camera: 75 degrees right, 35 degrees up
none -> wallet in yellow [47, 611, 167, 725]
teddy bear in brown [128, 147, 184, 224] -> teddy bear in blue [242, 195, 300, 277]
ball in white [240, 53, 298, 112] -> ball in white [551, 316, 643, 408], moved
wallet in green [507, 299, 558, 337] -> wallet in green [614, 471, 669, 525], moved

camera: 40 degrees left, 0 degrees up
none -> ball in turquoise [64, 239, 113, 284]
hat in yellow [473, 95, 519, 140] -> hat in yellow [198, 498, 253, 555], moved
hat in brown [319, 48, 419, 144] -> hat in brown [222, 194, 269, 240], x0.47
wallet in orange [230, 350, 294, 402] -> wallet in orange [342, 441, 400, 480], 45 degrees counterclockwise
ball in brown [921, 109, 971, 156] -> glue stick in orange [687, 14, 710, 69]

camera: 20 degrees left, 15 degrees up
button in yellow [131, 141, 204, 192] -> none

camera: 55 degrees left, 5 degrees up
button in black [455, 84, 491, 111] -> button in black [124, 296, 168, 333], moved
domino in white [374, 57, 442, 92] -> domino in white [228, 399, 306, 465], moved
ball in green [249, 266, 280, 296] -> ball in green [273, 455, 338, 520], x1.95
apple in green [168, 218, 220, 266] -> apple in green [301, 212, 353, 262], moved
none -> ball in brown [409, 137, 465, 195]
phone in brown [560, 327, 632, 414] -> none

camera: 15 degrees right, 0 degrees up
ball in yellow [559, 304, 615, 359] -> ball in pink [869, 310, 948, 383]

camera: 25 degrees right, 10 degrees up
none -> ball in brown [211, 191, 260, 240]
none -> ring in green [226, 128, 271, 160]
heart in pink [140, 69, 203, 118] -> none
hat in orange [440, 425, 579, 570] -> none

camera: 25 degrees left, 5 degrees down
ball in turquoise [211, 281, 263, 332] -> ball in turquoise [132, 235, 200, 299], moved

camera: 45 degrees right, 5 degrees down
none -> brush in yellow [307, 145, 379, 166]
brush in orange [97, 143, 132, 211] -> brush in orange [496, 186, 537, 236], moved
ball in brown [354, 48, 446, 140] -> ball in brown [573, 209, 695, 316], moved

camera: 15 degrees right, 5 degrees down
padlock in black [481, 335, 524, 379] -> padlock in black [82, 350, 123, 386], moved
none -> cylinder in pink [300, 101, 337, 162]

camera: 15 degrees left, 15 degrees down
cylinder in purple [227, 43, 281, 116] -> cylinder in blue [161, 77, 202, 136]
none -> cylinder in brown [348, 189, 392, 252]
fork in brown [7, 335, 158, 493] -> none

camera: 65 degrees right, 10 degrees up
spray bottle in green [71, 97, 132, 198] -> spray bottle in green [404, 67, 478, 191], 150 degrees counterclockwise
════════════════
● **Action item**:
Copy exactly the opening line of the material, the line bearing "ball in white [240, 53, 298, 112]", and every line between them. Include nothing else.

● **Solution to this task**:
camera: 75 degrees right, 35 degrees up
none -> wallet in yellow [47, 611, 167, 725]
teddy bear in brown [128, 147, 184, 224] -> teddy bear in blue [242, 195, 300, 277]
ball in white [240, 53, 298, 112] -> ball in white [551, 316, 643, 408], moved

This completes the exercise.